**Required action**
Looking at the listing below, retype exactly the lines starting at the one containing "The mushroom (grey)" and ending at the one containing "The brush (black)", both included, and nothing else.

**Dataset records**

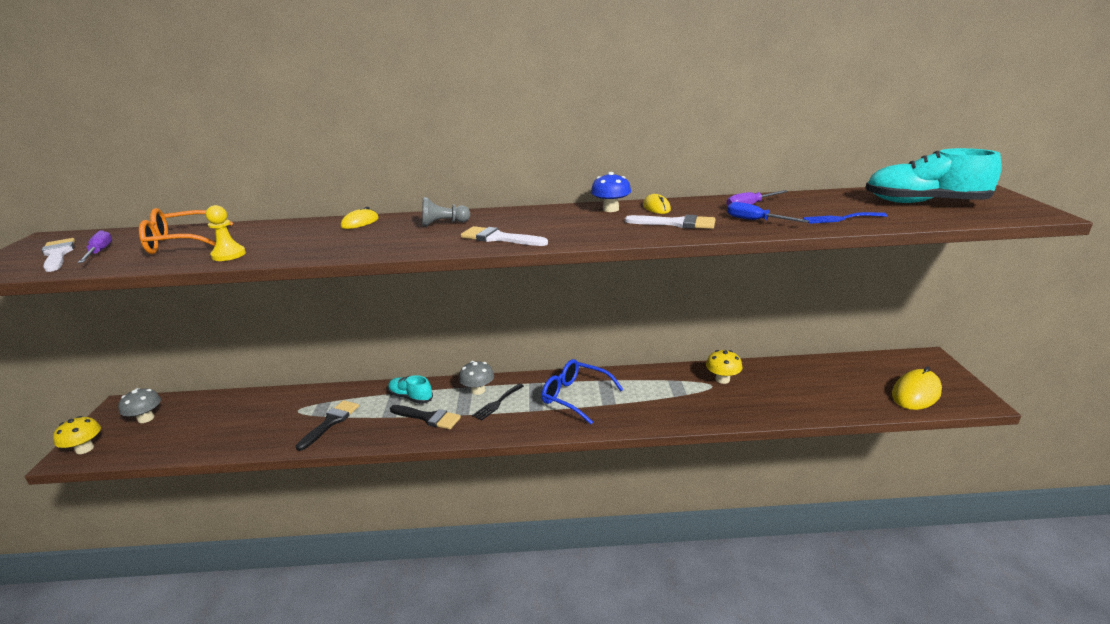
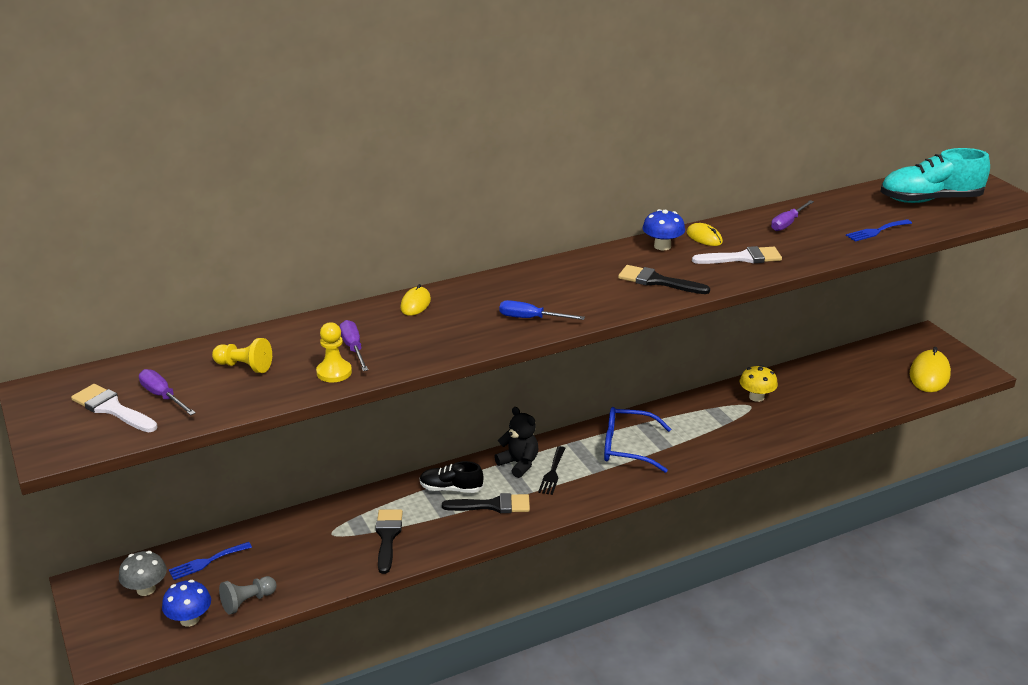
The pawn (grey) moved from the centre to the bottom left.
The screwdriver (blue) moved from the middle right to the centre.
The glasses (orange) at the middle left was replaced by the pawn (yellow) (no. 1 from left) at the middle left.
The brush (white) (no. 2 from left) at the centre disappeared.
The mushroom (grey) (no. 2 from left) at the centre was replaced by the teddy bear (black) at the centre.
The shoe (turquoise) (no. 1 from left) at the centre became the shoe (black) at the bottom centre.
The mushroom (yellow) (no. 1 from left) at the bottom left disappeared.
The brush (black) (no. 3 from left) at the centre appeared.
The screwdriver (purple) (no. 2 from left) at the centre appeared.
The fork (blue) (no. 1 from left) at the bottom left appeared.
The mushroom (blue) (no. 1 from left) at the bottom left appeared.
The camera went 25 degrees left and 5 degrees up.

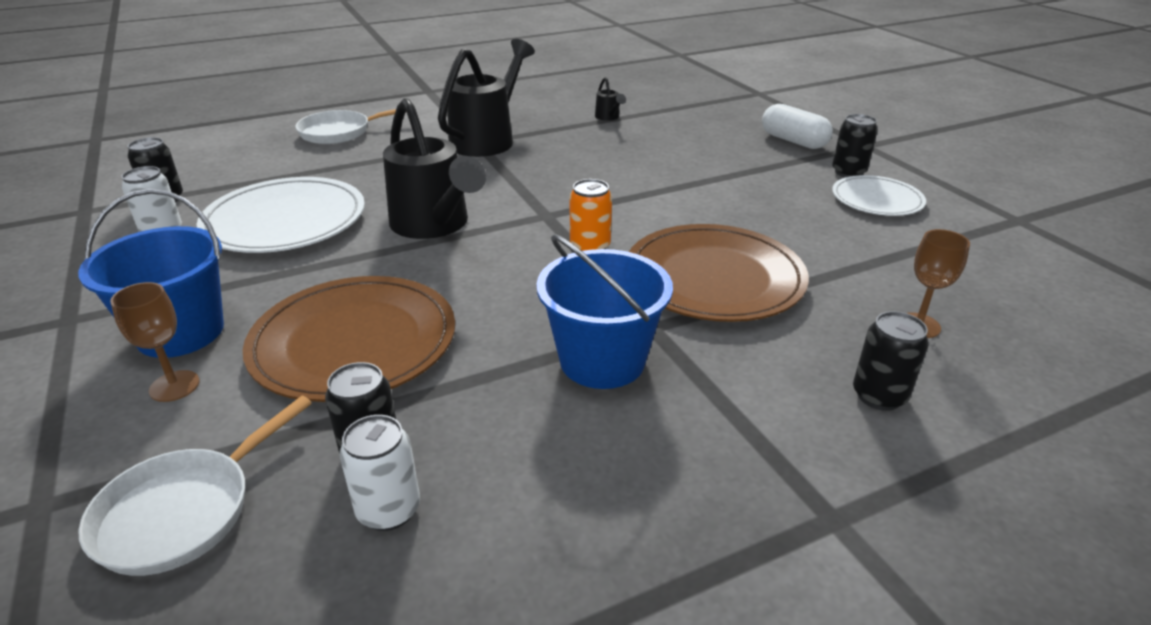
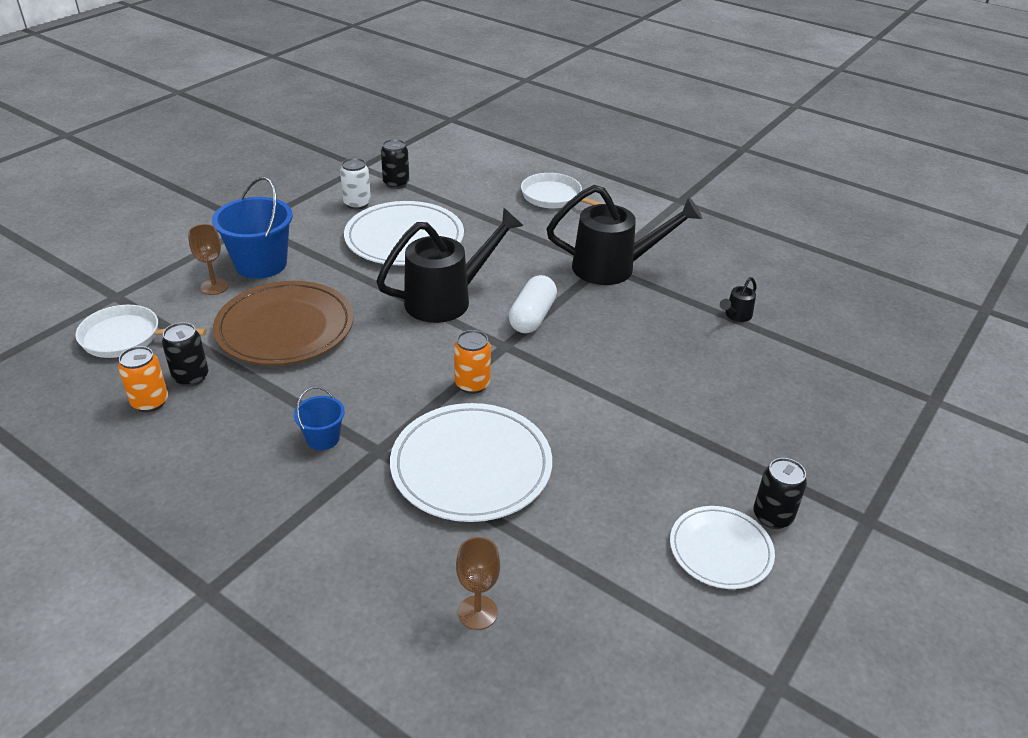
The watering can (black) (no. 1 from left) at the top centre turned 150 degrees counterclockwise.
The capsule (white) moved from the top right to the centre.
The plate (brown) (no. 2 from left) at the centre became the plate (white) (no. 2 from left) at the centre.
The bucket (blue) (no. 2 from left) at the centre changed to 0.51 times the size.
The can (black) (no. 4 from left) at the middle right disappeared.
The can (white) (no. 2 from left) at the bottom left became the can (orange) (no. 1 from left) at the middle left.
The camera went 60 degrees right and 5 degrees up.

**Output of the task**
The mushroom (grey) (no. 2 from left) at the centre was replaced by the teddy bear (black) at the centre.
The shoe (turquoise) (no. 1 from left) at the centre became the shoe (black) at the bottom centre.
The mushroom (yellow) (no. 1 from left) at the bottom left disappeared.
The brush (black) (no. 3 from left) at the centre appeared.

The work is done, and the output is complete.